* **Supplied data**:
------------------------------------------------
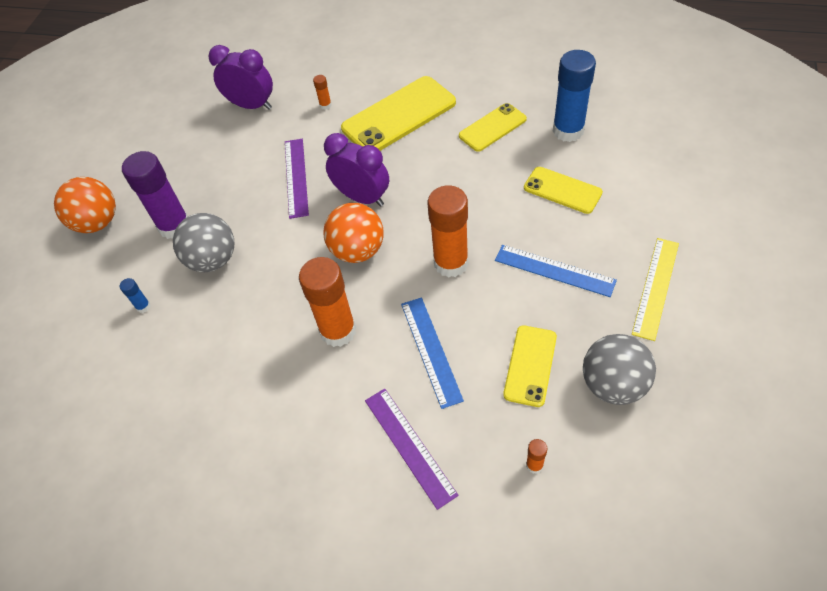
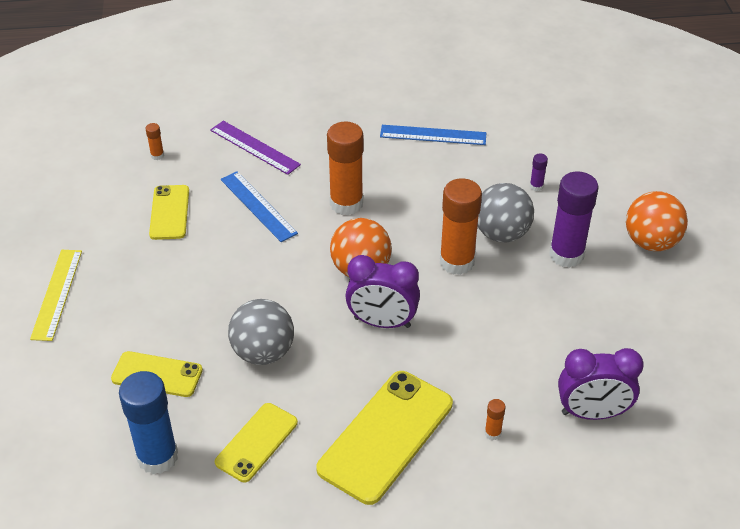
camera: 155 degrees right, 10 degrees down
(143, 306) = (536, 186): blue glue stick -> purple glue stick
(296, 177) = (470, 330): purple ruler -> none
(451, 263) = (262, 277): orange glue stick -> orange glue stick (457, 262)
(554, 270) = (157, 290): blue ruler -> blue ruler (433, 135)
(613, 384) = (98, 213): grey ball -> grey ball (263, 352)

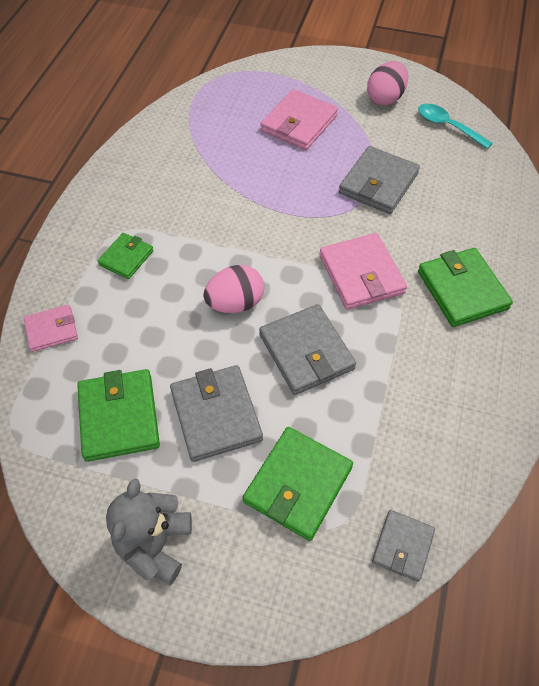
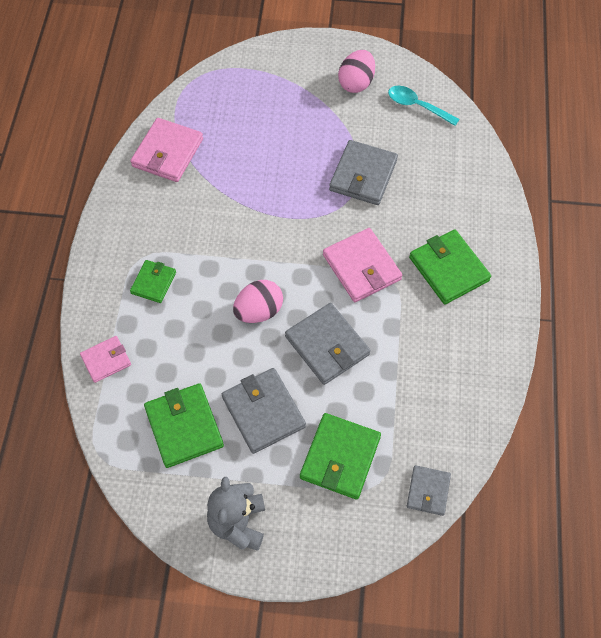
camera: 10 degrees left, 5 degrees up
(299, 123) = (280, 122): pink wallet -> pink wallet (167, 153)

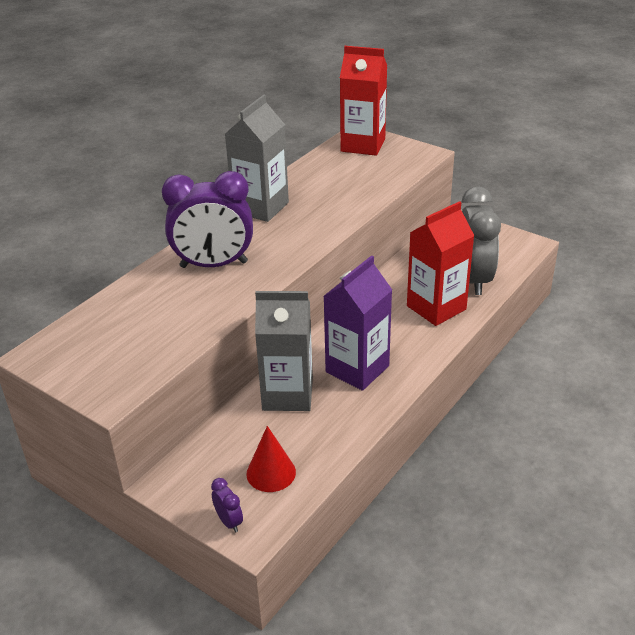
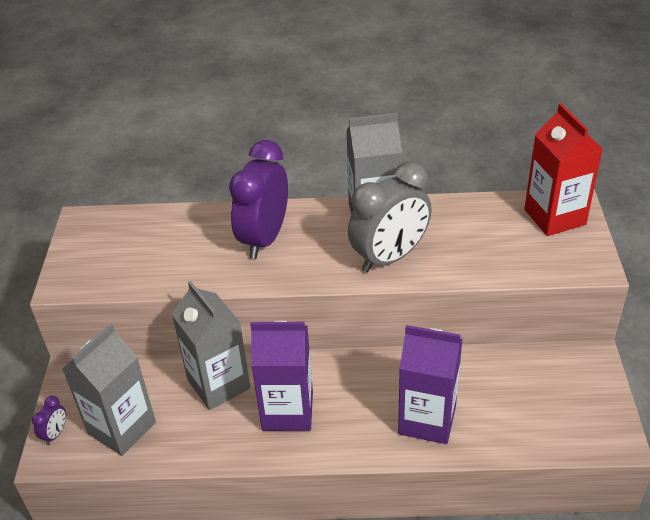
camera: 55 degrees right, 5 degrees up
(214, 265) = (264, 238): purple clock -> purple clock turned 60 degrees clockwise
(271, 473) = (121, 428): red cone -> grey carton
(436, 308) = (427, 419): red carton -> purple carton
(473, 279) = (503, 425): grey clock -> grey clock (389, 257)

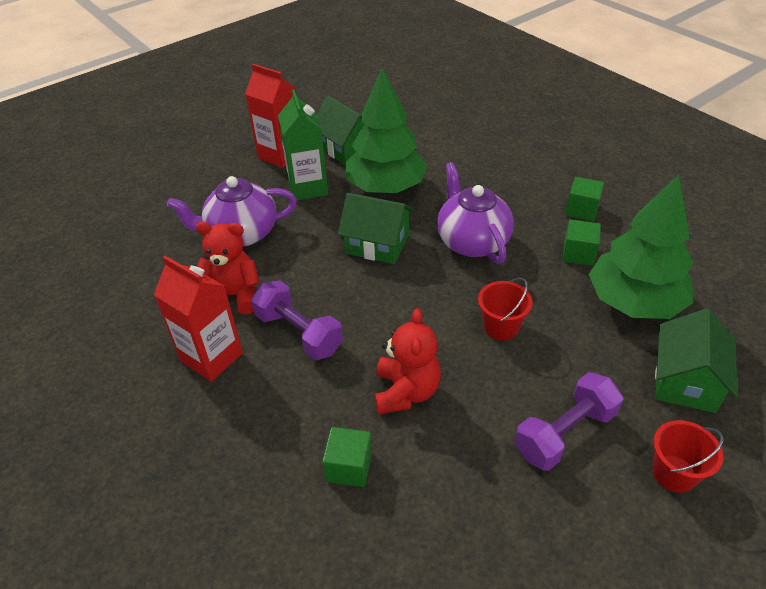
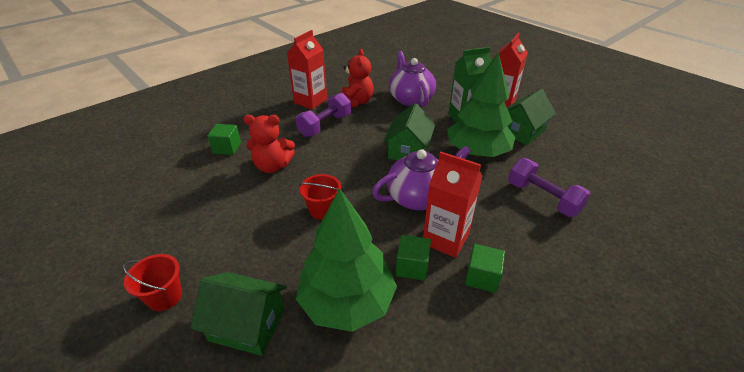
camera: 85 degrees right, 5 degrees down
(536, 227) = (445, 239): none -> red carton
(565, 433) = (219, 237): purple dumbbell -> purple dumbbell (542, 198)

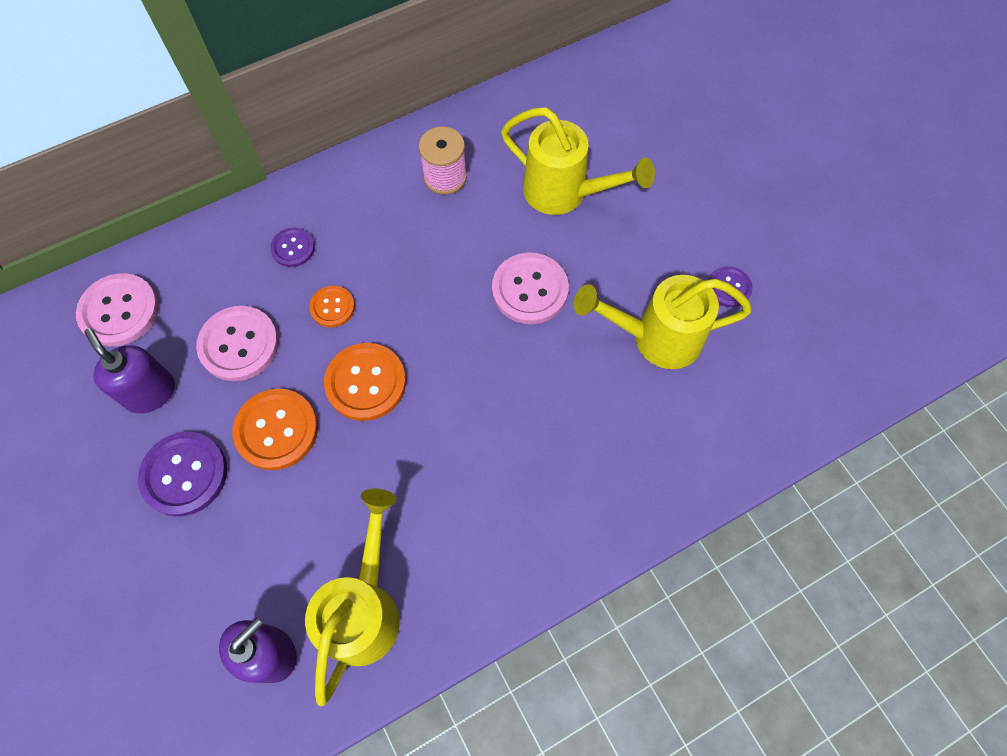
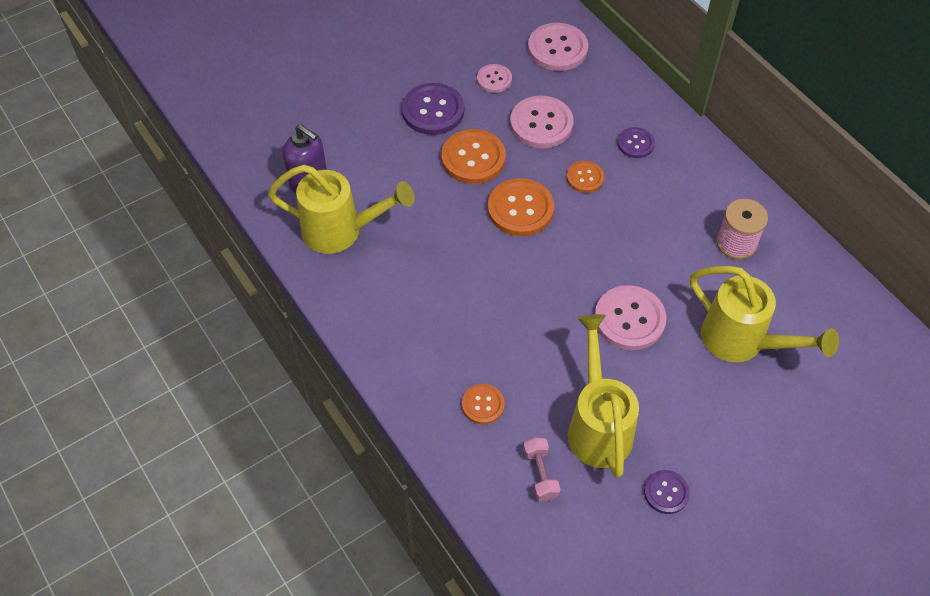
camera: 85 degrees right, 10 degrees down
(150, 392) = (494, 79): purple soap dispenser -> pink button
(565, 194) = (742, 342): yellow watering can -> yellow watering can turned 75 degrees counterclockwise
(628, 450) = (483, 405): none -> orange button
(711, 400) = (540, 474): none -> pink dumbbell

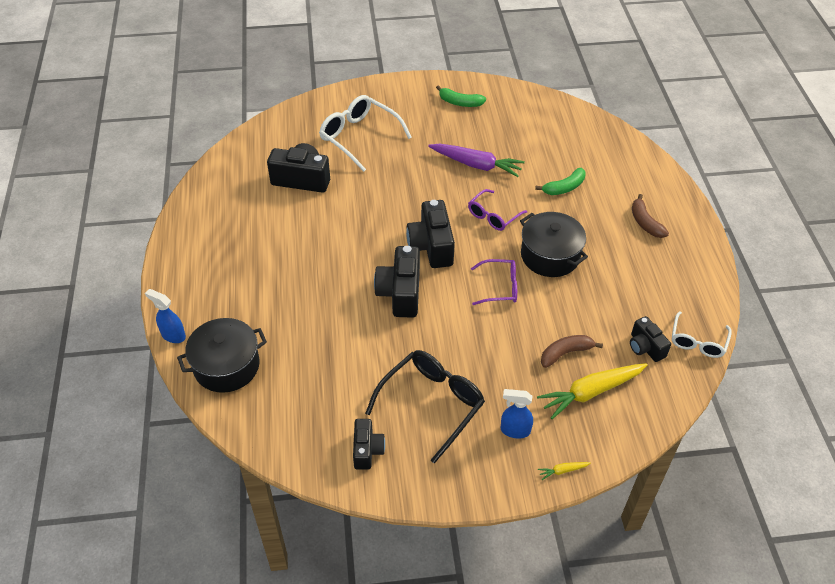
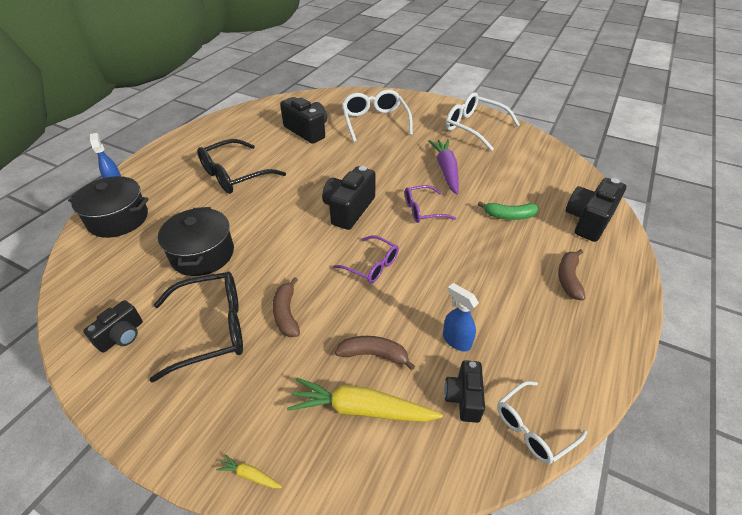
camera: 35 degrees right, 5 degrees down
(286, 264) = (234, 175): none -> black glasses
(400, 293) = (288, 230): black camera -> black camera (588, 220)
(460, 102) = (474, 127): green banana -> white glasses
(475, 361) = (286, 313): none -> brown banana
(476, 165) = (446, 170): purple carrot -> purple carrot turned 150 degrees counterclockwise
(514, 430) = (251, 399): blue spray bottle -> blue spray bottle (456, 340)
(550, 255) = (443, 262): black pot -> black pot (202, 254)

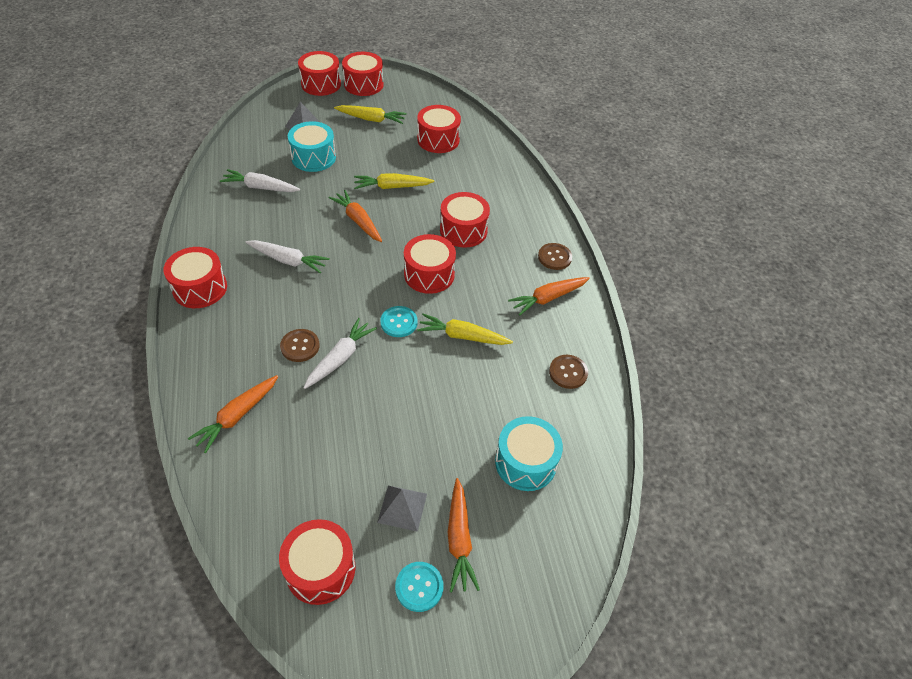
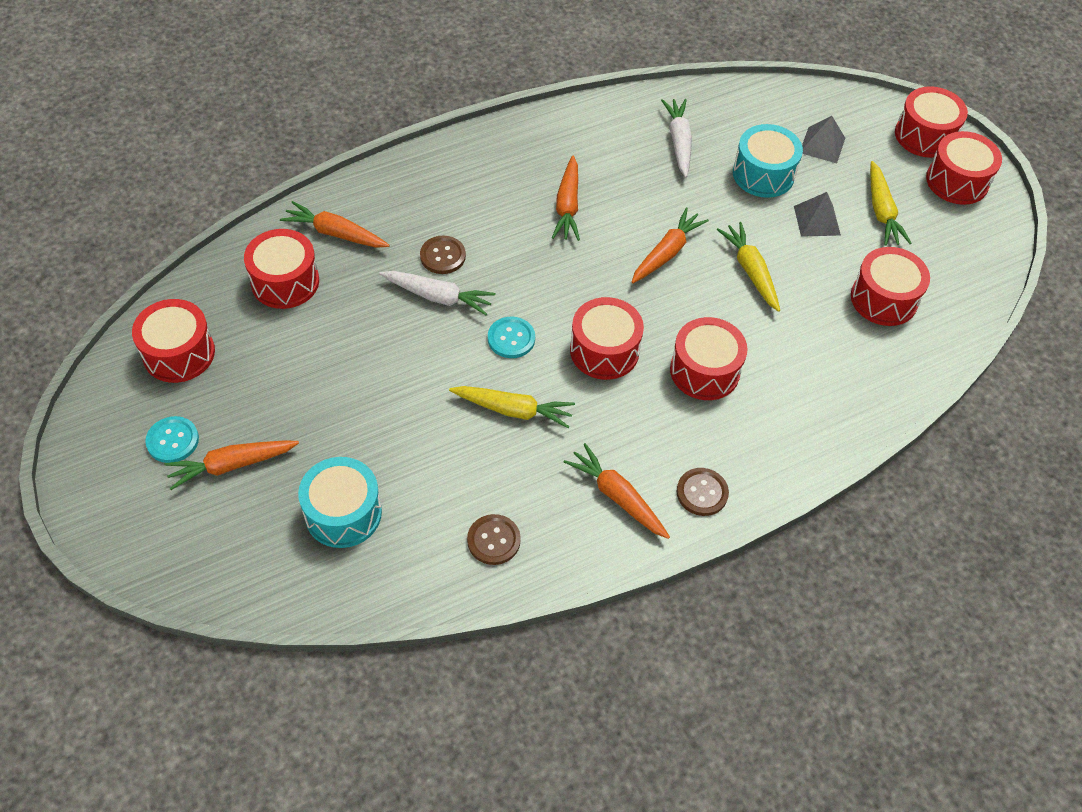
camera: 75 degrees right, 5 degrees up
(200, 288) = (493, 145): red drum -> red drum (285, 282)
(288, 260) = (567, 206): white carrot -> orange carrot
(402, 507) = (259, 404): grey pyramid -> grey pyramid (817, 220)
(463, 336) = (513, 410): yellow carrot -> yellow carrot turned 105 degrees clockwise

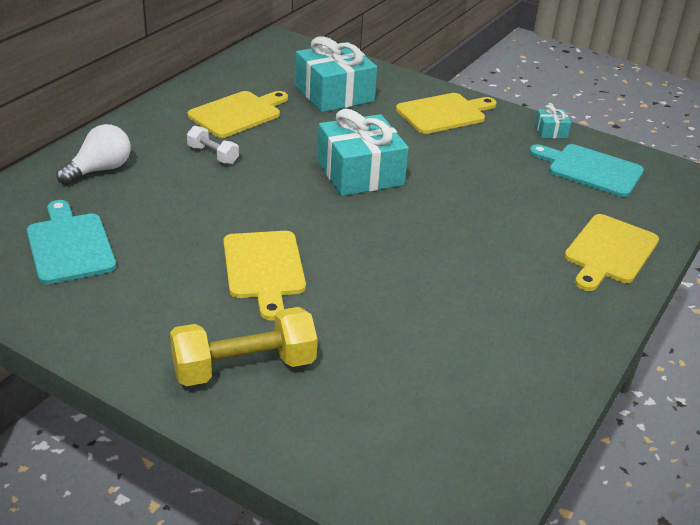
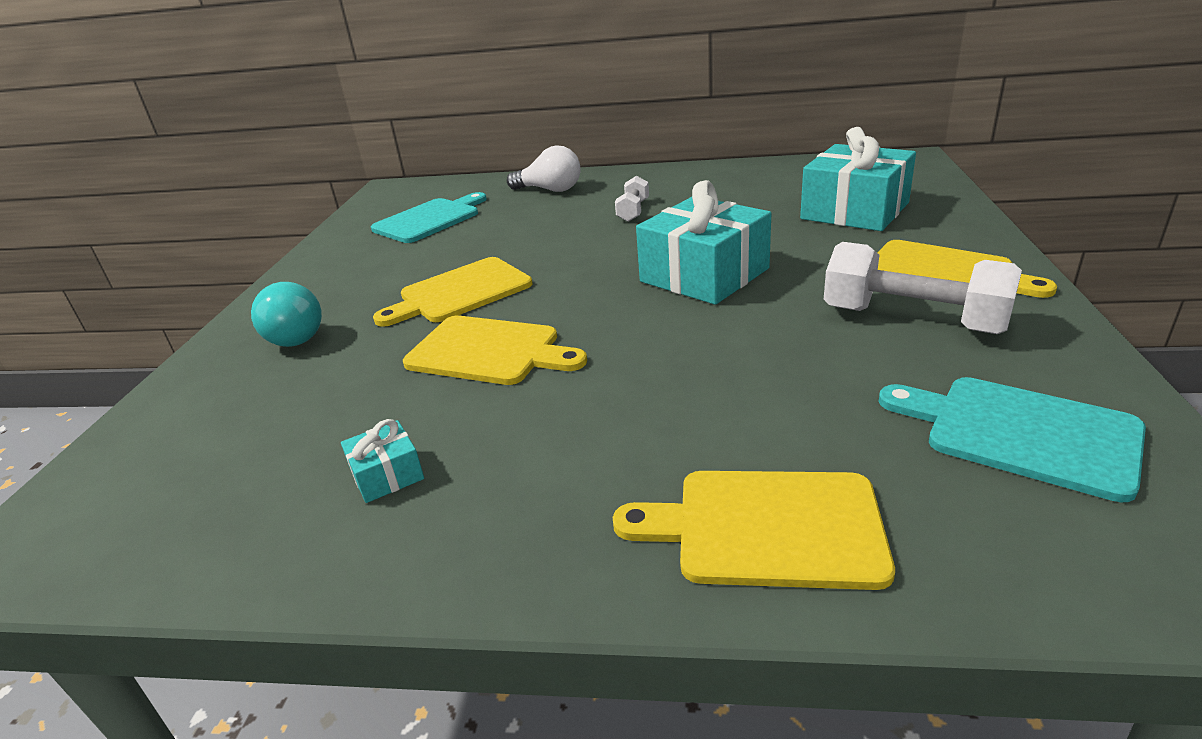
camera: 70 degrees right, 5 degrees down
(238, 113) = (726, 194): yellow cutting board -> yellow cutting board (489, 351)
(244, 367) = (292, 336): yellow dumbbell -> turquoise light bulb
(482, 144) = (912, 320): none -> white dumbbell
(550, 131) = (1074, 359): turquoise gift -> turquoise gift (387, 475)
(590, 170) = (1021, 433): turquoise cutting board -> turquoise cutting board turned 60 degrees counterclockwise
------------------------------------------------
* **Task brief**:
Exactly as written, please copy out the whole set of records, skipping images.

* **Result**:
camera: 155 degrees right, 10 degrees down
(143, 306) = (536, 186): blue glue stick -> purple glue stick
(296, 177) = (470, 330): purple ruler -> none
(451, 263) = (262, 277): orange glue stick -> orange glue stick (457, 262)
(554, 270) = (157, 290): blue ruler -> blue ruler (433, 135)
(613, 384) = (98, 213): grey ball -> grey ball (263, 352)

camera: 10 degrees left, 5 degrees up
(299, 123) = (280, 122): pink wallet -> pink wallet (167, 153)

camera: 55 degrees right, 5 degrees up
(214, 265) = (264, 238): purple clock -> purple clock turned 60 degrees clockwise
(271, 473) = (121, 428): red cone -> grey carton
(436, 308) = (427, 419): red carton -> purple carton
(473, 279) = (503, 425): grey clock -> grey clock (389, 257)

camera: 85 degrees right, 5 degrees down
(536, 227) = (445, 239): none -> red carton
(565, 433) = (219, 237): purple dumbbell -> purple dumbbell (542, 198)

camera: 85 degrees right, 10 degrees down
(150, 392) = (494, 79): purple soap dispenser -> pink button
(565, 194) = (742, 342): yellow watering can -> yellow watering can turned 75 degrees counterclockwise
(628, 450) = (483, 405): none -> orange button
(711, 400) = (540, 474): none -> pink dumbbell

camera: 35 degrees right, 5 degrees down
(286, 264) = (234, 175): none -> black glasses
(400, 293) = (288, 230): black camera -> black camera (588, 220)
(460, 102) = (474, 127): green banana -> white glasses
(475, 361) = (286, 313): none -> brown banana
(476, 165) = (446, 170): purple carrot -> purple carrot turned 150 degrees counterclockwise
(514, 430) = (251, 399): blue spray bottle -> blue spray bottle (456, 340)
(550, 255) = (443, 262): black pot -> black pot (202, 254)

camera: 75 degrees right, 5 degrees up
(200, 288) = (493, 145): red drum -> red drum (285, 282)
(288, 260) = (567, 206): white carrot -> orange carrot
(402, 507) = (259, 404): grey pyramid -> grey pyramid (817, 220)
(463, 336) = (513, 410): yellow carrot -> yellow carrot turned 105 degrees clockwise

camera: 70 degrees right, 5 degrees down
(238, 113) = (726, 194): yellow cutting board -> yellow cutting board (489, 351)
(244, 367) = (292, 336): yellow dumbbell -> turquoise light bulb
(482, 144) = (912, 320): none -> white dumbbell
(550, 131) = (1074, 359): turquoise gift -> turquoise gift (387, 475)
(590, 170) = (1021, 433): turquoise cutting board -> turquoise cutting board turned 60 degrees counterclockwise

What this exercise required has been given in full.